──────── Record extracts
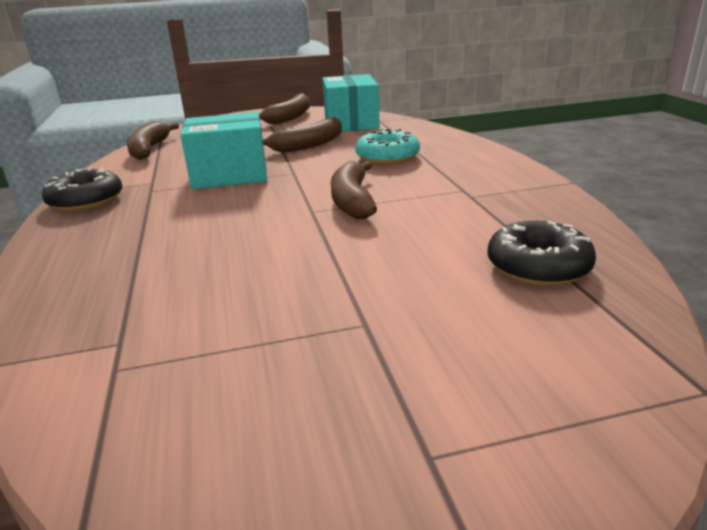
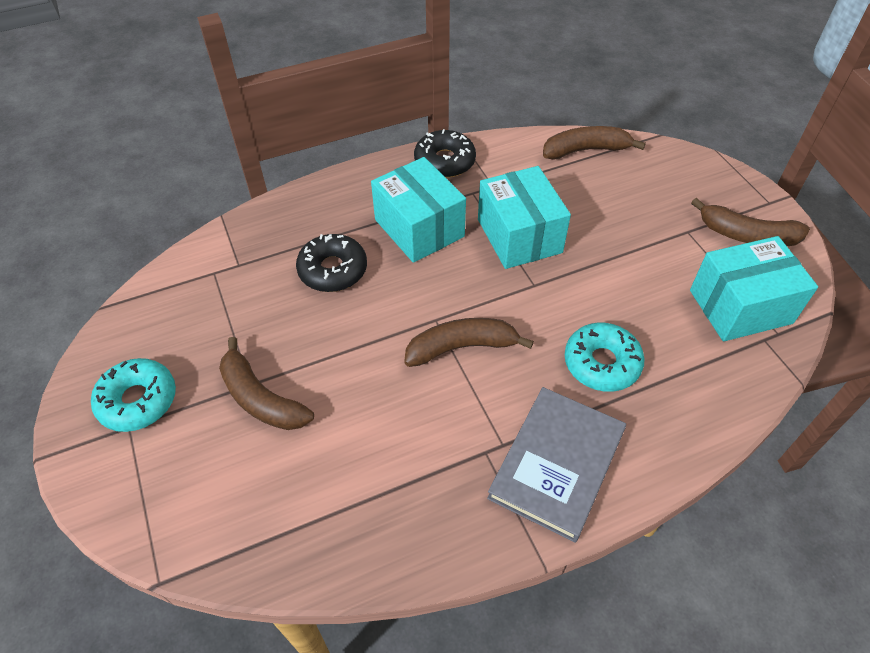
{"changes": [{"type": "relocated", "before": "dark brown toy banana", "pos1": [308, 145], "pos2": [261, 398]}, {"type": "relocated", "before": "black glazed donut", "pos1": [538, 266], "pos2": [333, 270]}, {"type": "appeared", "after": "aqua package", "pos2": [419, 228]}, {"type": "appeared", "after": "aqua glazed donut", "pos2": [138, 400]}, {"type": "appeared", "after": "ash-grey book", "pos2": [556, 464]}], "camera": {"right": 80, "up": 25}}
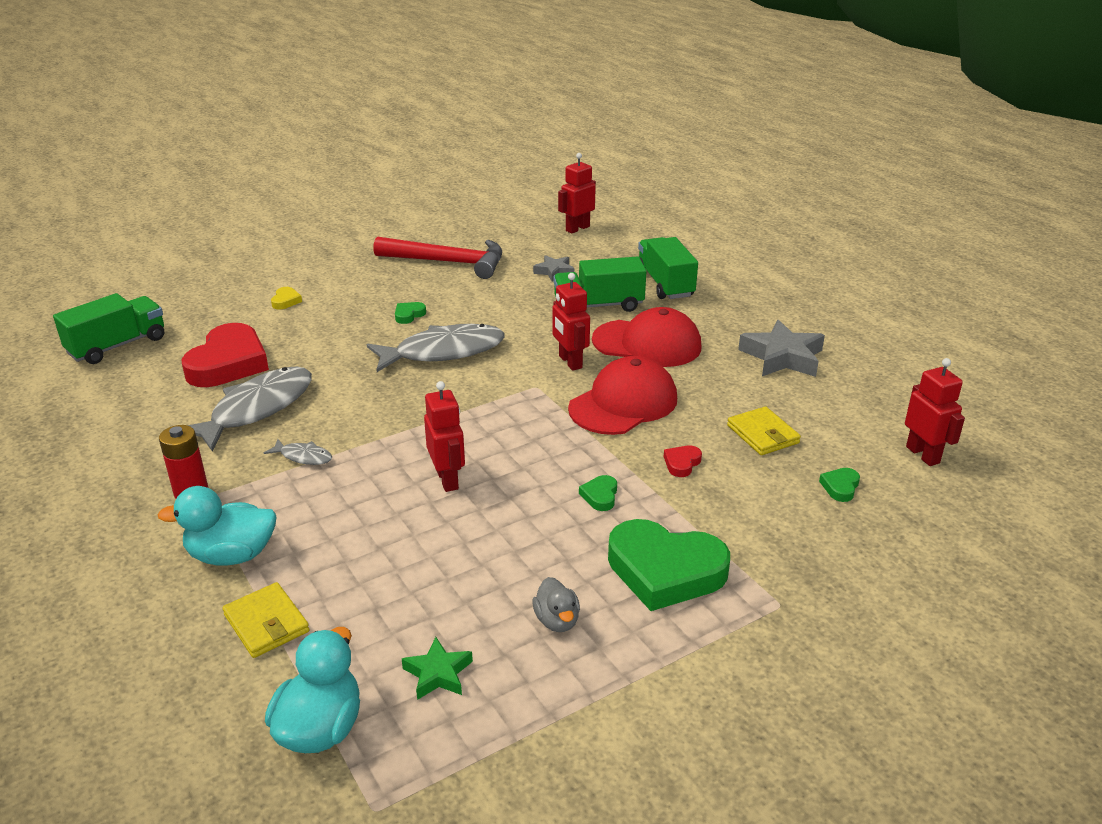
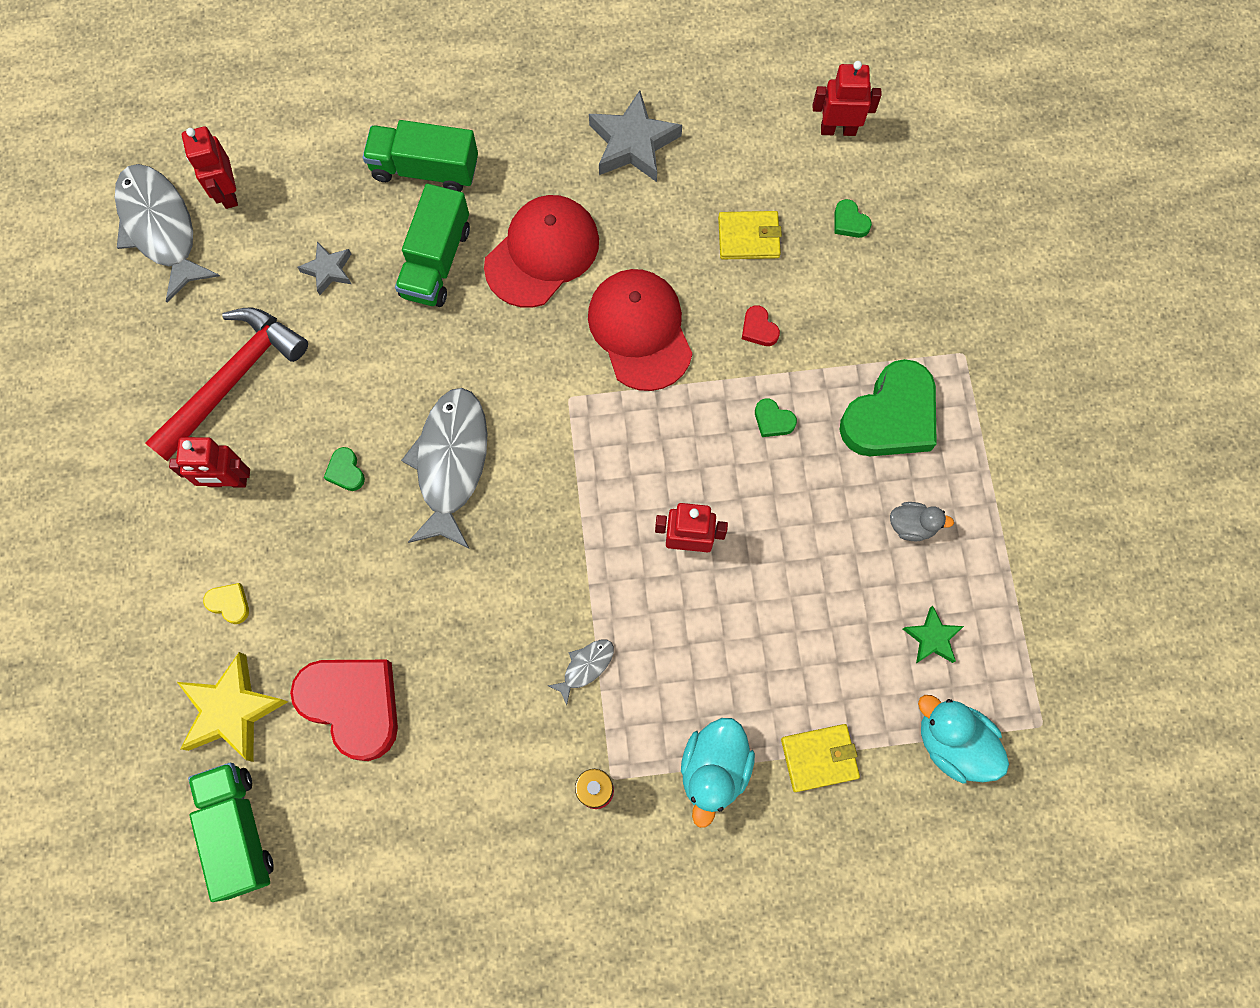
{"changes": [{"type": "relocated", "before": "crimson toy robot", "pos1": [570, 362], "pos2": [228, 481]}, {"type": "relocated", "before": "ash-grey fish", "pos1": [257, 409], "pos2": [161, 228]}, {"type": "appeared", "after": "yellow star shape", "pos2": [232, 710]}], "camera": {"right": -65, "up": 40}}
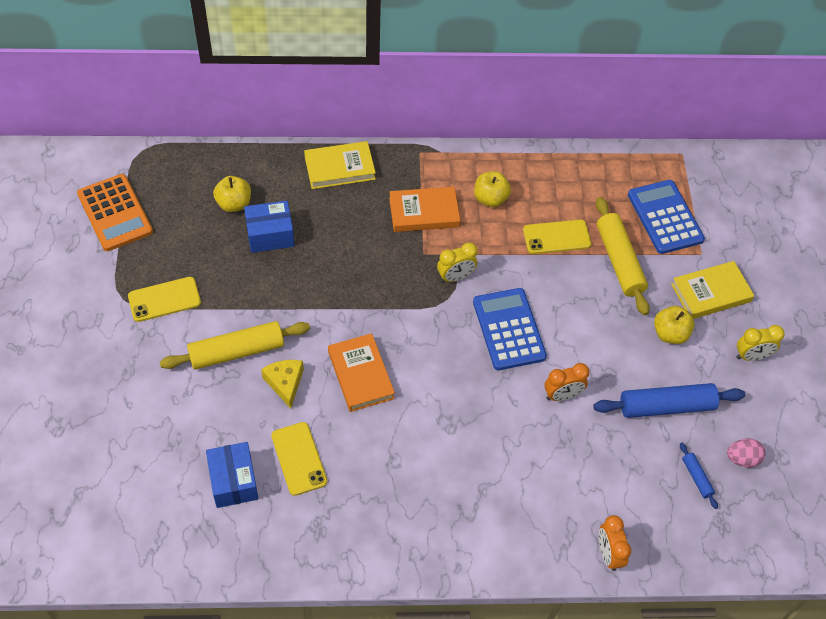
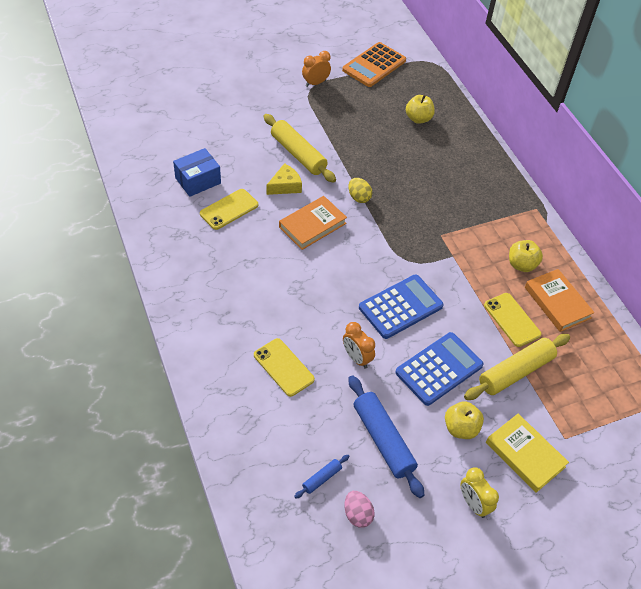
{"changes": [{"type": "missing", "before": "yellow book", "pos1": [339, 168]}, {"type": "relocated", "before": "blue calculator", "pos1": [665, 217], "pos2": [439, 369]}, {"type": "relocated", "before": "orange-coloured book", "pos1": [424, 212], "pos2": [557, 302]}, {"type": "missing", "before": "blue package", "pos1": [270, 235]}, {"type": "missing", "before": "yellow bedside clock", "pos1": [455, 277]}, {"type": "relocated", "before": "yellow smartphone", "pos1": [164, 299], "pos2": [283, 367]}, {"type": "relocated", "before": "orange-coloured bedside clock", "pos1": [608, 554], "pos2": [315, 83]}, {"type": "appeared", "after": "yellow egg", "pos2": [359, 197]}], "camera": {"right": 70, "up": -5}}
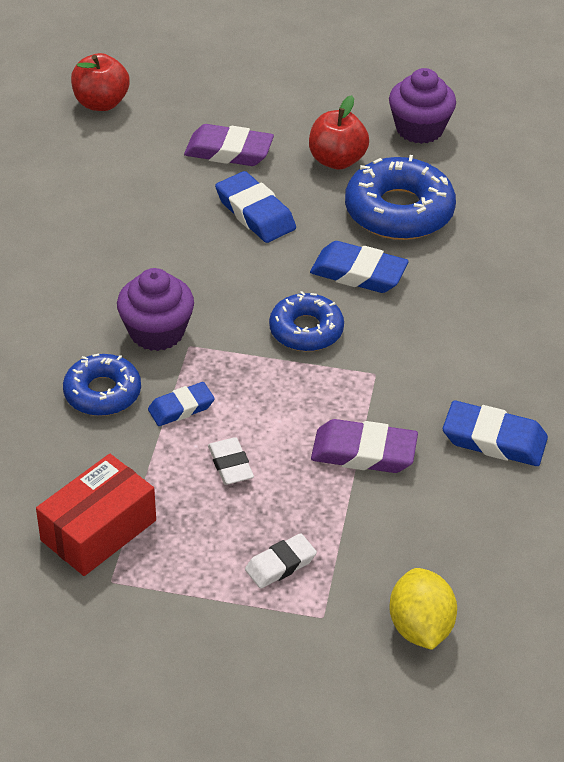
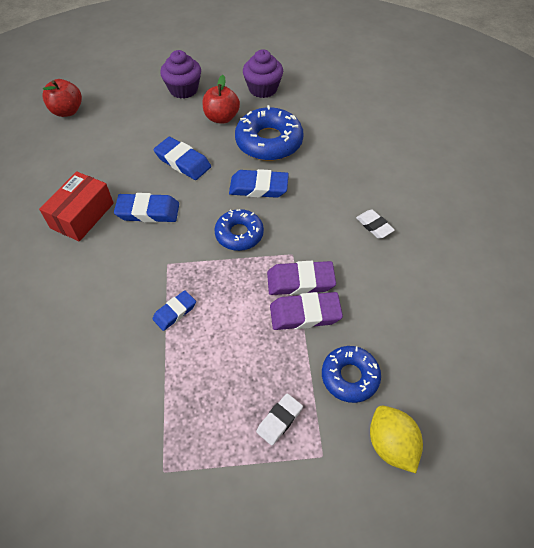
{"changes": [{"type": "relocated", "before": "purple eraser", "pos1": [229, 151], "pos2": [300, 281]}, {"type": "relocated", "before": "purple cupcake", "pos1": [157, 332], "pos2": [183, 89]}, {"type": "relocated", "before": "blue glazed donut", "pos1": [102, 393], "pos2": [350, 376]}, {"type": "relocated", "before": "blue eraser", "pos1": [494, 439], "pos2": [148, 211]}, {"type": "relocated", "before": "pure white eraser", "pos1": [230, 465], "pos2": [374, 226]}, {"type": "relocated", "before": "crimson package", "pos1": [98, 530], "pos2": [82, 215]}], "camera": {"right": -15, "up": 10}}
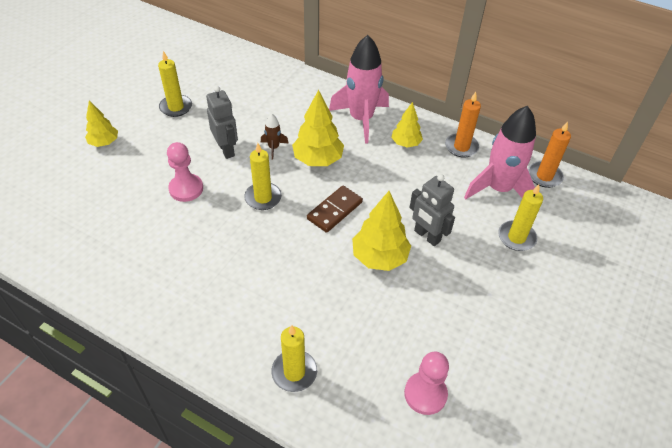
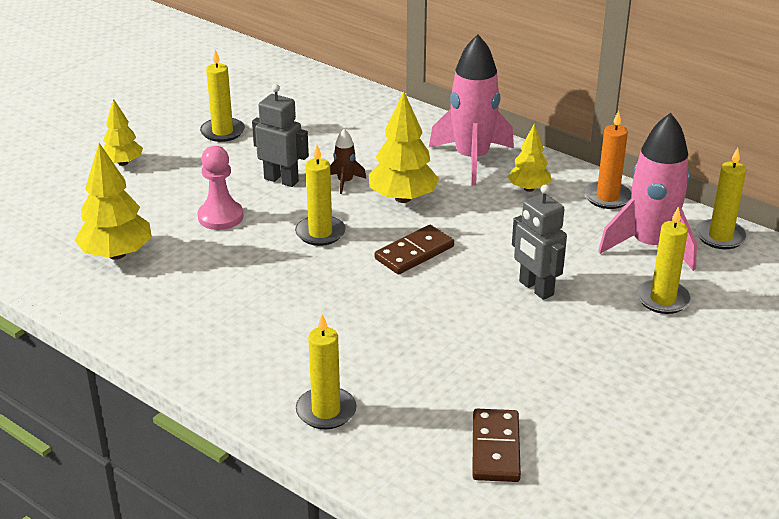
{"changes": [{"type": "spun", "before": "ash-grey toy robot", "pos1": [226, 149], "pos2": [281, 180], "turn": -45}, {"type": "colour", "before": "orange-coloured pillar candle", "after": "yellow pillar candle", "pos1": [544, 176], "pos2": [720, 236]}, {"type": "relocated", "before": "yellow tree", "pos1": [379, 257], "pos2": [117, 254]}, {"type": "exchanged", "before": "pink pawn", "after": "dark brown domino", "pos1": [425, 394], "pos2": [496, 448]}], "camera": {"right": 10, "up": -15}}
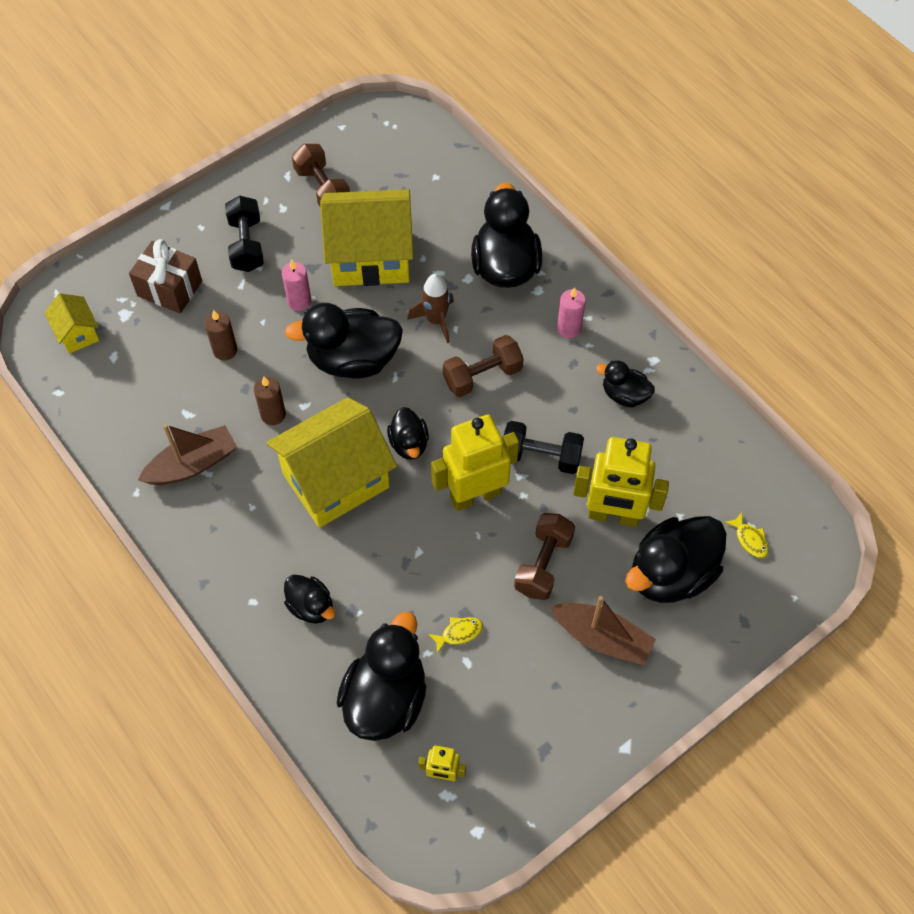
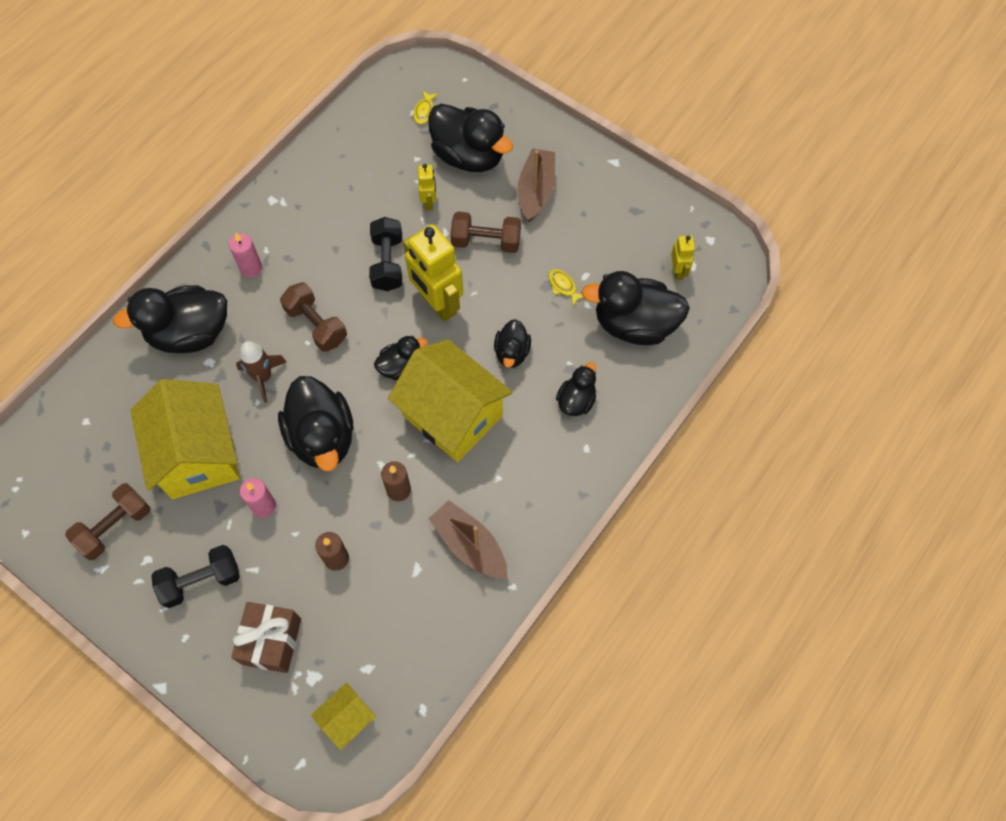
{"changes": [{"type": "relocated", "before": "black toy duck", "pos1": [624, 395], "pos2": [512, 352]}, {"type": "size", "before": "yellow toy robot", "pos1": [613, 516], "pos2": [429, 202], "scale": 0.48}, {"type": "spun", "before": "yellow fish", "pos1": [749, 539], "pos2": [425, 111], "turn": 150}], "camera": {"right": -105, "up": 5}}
────────────────
Pictures are to be dropped, and the remaining data set down exactly.

→ **Response to the exercise**
{"changes": [{"type": "relocated", "before": "dark brown toy banana", "pos1": [308, 145], "pos2": [261, 398]}, {"type": "relocated", "before": "black glazed donut", "pos1": [538, 266], "pos2": [333, 270]}, {"type": "appeared", "after": "aqua package", "pos2": [419, 228]}, {"type": "appeared", "after": "aqua glazed donut", "pos2": [138, 400]}, {"type": "appeared", "after": "ash-grey book", "pos2": [556, 464]}], "camera": {"right": 80, "up": 25}}
{"changes": [{"type": "relocated", "before": "crimson toy robot", "pos1": [570, 362], "pos2": [228, 481]}, {"type": "relocated", "before": "ash-grey fish", "pos1": [257, 409], "pos2": [161, 228]}, {"type": "appeared", "after": "yellow star shape", "pos2": [232, 710]}], "camera": {"right": -65, "up": 40}}
{"changes": [{"type": "missing", "before": "yellow book", "pos1": [339, 168]}, {"type": "relocated", "before": "blue calculator", "pos1": [665, 217], "pos2": [439, 369]}, {"type": "relocated", "before": "orange-coloured book", "pos1": [424, 212], "pos2": [557, 302]}, {"type": "missing", "before": "blue package", "pos1": [270, 235]}, {"type": "missing", "before": "yellow bedside clock", "pos1": [455, 277]}, {"type": "relocated", "before": "yellow smartphone", "pos1": [164, 299], "pos2": [283, 367]}, {"type": "relocated", "before": "orange-coloured bedside clock", "pos1": [608, 554], "pos2": [315, 83]}, {"type": "appeared", "after": "yellow egg", "pos2": [359, 197]}], "camera": {"right": 70, "up": -5}}
{"changes": [{"type": "relocated", "before": "purple eraser", "pos1": [229, 151], "pos2": [300, 281]}, {"type": "relocated", "before": "purple cupcake", "pos1": [157, 332], "pos2": [183, 89]}, {"type": "relocated", "before": "blue glazed donut", "pos1": [102, 393], "pos2": [350, 376]}, {"type": "relocated", "before": "blue eraser", "pos1": [494, 439], "pos2": [148, 211]}, {"type": "relocated", "before": "pure white eraser", "pos1": [230, 465], "pos2": [374, 226]}, {"type": "relocated", "before": "crimson package", "pos1": [98, 530], "pos2": [82, 215]}], "camera": {"right": -15, "up": 10}}
{"changes": [{"type": "spun", "before": "ash-grey toy robot", "pos1": [226, 149], "pos2": [281, 180], "turn": -45}, {"type": "colour", "before": "orange-coloured pillar candle", "after": "yellow pillar candle", "pos1": [544, 176], "pos2": [720, 236]}, {"type": "relocated", "before": "yellow tree", "pos1": [379, 257], "pos2": [117, 254]}, {"type": "exchanged", "before": "pink pawn", "after": "dark brown domino", "pos1": [425, 394], "pos2": [496, 448]}], "camera": {"right": 10, "up": -15}}
{"changes": [{"type": "relocated", "before": "black toy duck", "pos1": [624, 395], "pos2": [512, 352]}, {"type": "size", "before": "yellow toy robot", "pos1": [613, 516], "pos2": [429, 202], "scale": 0.48}, {"type": "spun", "before": "yellow fish", "pos1": [749, 539], "pos2": [425, 111], "turn": 150}], "camera": {"right": -105, "up": 5}}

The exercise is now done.